» **BRIEF**:
Restate the data below word for word, omitting pictures.
━━━ SUPPLIED DATA ━━━
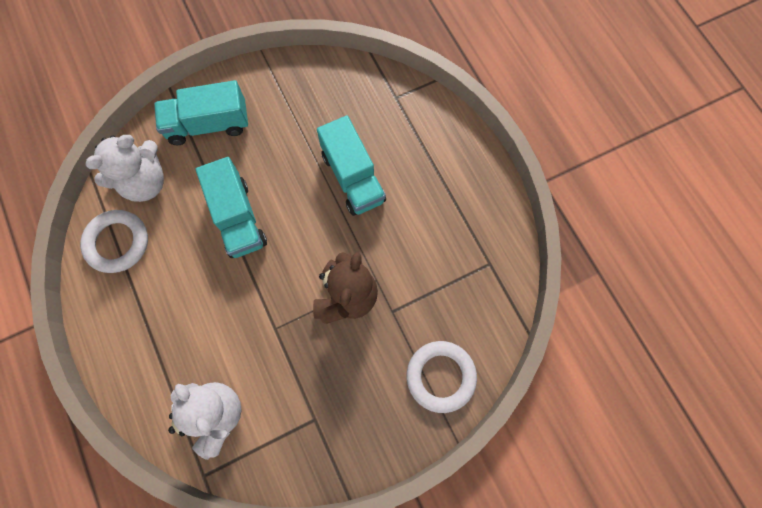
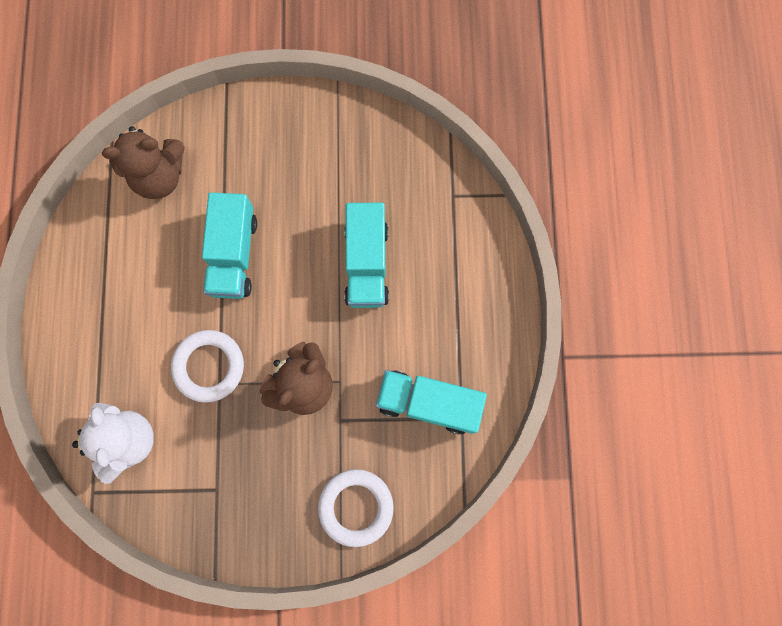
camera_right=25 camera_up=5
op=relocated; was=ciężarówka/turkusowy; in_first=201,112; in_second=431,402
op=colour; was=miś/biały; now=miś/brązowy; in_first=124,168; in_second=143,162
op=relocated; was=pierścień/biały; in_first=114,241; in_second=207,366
━━━
» **SOLVED EXERCISE**:
camera_right=25 camera_up=5
op=relocated; was=ciężarówka/turkusowy; in_first=201,112; in_second=431,402
op=colour; was=miś/biały; now=miś/brązowy; in_first=124,168; in_second=143,162
op=relocated; was=pierścień/biały; in_first=114,241; in_second=207,366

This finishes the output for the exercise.